---------- AVAILABLE DATA

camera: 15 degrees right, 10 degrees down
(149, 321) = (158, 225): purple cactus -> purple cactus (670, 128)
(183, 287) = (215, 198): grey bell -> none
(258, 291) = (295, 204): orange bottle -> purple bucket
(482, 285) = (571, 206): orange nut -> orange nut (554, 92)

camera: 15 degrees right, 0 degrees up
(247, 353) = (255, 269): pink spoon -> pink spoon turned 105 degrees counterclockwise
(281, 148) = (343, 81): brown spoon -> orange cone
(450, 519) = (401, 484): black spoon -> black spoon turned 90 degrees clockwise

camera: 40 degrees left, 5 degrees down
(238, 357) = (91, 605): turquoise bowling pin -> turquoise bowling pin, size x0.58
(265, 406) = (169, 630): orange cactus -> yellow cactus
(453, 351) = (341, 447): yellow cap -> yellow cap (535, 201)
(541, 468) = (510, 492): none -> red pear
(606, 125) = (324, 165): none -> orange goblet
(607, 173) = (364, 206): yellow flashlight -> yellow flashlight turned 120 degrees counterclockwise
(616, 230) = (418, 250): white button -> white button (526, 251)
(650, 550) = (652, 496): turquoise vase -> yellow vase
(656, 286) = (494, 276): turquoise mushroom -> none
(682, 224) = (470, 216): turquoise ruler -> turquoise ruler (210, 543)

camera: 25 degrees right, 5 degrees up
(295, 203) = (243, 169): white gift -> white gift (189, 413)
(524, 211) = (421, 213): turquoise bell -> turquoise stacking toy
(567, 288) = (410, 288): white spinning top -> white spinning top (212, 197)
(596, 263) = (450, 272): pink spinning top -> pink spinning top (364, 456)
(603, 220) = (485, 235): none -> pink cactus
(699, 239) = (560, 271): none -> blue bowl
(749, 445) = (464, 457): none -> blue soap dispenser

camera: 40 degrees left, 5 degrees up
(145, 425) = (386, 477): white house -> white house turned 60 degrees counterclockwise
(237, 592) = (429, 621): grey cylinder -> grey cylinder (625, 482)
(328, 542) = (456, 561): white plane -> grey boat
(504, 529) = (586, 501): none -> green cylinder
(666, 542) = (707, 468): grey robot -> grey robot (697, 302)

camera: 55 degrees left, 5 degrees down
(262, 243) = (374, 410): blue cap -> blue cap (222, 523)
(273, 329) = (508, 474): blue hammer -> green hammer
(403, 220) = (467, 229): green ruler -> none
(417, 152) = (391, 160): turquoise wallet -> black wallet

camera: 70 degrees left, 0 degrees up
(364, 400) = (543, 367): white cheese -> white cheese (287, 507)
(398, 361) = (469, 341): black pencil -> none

--------------------

WORK ORDER: Among the records above, only the lines between the line holding "(482, 285) = (571, 206): orange" and the line holding "(607, 173) = (364, 206): yellow", inclusive, are to be output, exactly as written.

YOUR RESPONSE:
(482, 285) = (571, 206): orange nut -> orange nut (554, 92)

camera: 15 degrees right, 0 degrees up
(247, 353) = (255, 269): pink spoon -> pink spoon turned 105 degrees counterclockwise
(281, 148) = (343, 81): brown spoon -> orange cone
(450, 519) = (401, 484): black spoon -> black spoon turned 90 degrees clockwise

camera: 40 degrees left, 5 degrees down
(238, 357) = (91, 605): turquoise bowling pin -> turquoise bowling pin, size x0.58
(265, 406) = (169, 630): orange cactus -> yellow cactus
(453, 351) = (341, 447): yellow cap -> yellow cap (535, 201)
(541, 468) = (510, 492): none -> red pear
(606, 125) = (324, 165): none -> orange goblet
(607, 173) = (364, 206): yellow flashlight -> yellow flashlight turned 120 degrees counterclockwise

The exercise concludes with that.